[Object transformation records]
———
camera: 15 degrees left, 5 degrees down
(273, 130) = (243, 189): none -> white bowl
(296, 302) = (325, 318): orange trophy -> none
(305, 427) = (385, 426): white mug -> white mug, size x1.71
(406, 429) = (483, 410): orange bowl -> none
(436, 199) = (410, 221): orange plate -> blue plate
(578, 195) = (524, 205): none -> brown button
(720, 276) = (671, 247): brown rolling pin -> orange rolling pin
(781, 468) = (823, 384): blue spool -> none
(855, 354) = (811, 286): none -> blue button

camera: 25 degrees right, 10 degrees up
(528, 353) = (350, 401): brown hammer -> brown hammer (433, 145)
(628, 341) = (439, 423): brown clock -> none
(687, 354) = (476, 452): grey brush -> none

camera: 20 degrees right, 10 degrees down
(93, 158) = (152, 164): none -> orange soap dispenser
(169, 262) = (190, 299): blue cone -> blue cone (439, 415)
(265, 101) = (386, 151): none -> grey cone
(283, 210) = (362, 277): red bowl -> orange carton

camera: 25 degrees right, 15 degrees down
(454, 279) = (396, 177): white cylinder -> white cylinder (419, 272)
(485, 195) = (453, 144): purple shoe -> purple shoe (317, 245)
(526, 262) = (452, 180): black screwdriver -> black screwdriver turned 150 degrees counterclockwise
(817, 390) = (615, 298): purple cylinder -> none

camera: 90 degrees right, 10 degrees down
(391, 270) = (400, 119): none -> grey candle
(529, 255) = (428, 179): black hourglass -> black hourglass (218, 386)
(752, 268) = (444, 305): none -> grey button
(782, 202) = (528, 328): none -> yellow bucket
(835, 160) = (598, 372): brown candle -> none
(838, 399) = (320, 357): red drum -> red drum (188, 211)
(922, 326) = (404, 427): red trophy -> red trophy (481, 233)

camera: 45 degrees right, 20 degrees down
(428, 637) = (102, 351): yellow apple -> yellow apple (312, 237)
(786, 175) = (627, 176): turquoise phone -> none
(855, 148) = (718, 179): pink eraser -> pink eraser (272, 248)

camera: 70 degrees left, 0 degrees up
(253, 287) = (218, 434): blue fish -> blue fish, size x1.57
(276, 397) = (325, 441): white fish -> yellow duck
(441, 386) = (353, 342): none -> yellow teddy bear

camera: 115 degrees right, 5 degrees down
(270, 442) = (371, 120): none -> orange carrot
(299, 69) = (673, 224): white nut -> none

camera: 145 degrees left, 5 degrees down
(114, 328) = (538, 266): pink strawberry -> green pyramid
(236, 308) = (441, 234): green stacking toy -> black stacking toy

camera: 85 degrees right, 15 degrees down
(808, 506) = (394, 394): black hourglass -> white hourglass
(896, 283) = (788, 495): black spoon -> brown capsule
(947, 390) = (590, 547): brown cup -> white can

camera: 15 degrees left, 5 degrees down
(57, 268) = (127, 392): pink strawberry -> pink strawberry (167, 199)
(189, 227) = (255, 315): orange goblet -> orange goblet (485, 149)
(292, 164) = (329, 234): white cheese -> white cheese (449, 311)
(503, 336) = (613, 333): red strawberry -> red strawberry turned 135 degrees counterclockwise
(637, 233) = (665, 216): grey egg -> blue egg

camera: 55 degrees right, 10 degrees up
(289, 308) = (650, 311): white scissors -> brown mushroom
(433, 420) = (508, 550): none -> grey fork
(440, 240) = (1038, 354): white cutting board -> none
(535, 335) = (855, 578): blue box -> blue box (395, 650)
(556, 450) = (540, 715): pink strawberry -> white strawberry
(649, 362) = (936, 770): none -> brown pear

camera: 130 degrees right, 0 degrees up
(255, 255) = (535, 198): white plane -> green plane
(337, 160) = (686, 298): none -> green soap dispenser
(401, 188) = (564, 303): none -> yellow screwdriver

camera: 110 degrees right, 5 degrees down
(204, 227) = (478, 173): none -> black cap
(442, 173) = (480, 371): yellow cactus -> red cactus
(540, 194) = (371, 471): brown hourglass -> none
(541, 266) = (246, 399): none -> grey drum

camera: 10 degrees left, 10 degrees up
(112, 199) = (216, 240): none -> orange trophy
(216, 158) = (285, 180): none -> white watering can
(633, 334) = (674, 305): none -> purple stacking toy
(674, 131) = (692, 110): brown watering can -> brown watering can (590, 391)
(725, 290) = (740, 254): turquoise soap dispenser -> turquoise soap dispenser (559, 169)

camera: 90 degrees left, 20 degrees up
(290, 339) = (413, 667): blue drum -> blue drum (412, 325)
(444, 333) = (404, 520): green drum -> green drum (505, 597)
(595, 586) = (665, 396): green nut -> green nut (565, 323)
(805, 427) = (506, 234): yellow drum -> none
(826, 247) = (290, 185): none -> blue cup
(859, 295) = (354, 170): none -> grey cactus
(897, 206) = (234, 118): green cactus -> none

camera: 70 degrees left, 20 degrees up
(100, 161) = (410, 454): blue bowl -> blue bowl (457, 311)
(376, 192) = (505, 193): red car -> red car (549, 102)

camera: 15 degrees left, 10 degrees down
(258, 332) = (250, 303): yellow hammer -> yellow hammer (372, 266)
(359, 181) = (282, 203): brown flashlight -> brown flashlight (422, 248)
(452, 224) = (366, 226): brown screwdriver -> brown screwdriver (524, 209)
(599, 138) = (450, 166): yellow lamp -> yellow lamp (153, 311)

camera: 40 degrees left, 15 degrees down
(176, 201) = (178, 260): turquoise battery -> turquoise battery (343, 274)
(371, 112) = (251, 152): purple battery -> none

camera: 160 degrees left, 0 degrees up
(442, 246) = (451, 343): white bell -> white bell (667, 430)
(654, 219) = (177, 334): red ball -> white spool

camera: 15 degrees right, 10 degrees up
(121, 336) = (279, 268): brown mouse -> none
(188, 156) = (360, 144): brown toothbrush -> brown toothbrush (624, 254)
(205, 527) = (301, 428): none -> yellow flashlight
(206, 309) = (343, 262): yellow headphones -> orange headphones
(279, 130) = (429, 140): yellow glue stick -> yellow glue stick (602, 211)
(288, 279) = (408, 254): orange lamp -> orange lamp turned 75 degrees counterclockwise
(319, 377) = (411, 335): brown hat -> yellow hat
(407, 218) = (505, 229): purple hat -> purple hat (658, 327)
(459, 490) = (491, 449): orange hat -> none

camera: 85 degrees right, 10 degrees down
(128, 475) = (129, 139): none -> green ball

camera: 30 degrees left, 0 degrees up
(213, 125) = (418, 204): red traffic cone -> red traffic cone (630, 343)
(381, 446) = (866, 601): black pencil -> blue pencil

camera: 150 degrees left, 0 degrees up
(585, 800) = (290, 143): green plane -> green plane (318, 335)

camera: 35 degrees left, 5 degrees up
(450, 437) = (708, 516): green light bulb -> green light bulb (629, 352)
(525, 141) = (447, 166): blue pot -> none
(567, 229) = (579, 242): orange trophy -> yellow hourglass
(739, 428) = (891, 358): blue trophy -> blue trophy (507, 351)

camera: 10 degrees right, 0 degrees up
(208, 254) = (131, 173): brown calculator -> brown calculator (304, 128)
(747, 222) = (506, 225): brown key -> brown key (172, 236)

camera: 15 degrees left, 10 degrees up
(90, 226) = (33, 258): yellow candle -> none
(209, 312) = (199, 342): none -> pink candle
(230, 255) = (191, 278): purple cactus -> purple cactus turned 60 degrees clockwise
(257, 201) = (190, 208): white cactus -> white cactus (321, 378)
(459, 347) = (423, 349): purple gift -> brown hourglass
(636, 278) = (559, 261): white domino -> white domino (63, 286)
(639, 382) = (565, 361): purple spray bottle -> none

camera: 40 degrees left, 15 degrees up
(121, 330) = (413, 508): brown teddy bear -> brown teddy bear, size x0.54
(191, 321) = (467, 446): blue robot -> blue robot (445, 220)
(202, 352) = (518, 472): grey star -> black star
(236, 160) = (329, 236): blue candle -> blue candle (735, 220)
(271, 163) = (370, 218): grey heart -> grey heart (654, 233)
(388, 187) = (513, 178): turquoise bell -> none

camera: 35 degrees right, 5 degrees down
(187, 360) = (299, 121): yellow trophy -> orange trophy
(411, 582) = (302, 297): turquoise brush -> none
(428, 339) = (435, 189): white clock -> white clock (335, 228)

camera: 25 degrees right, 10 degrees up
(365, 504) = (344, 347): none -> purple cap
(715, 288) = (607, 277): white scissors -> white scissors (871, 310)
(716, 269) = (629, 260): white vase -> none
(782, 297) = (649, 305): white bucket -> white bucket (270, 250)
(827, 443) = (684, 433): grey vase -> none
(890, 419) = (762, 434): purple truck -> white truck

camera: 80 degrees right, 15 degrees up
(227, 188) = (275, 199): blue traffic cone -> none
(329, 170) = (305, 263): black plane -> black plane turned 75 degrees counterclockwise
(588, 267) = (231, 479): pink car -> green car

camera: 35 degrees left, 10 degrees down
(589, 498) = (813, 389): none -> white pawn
———
### Work item
Above are the records; print exactly the lines from the line with "(528, 353) = (350, 401): brown" to the line with "camera: 25 degrees right, 15 degrees down", including both, and nothing else.

### Written solution
(528, 353) = (350, 401): brown hammer -> brown hammer (433, 145)
(628, 341) = (439, 423): brown clock -> none
(687, 354) = (476, 452): grey brush -> none

camera: 20 degrees right, 10 degrees down
(93, 158) = (152, 164): none -> orange soap dispenser
(169, 262) = (190, 299): blue cone -> blue cone (439, 415)
(265, 101) = (386, 151): none -> grey cone
(283, 210) = (362, 277): red bowl -> orange carton

camera: 25 degrees right, 15 degrees down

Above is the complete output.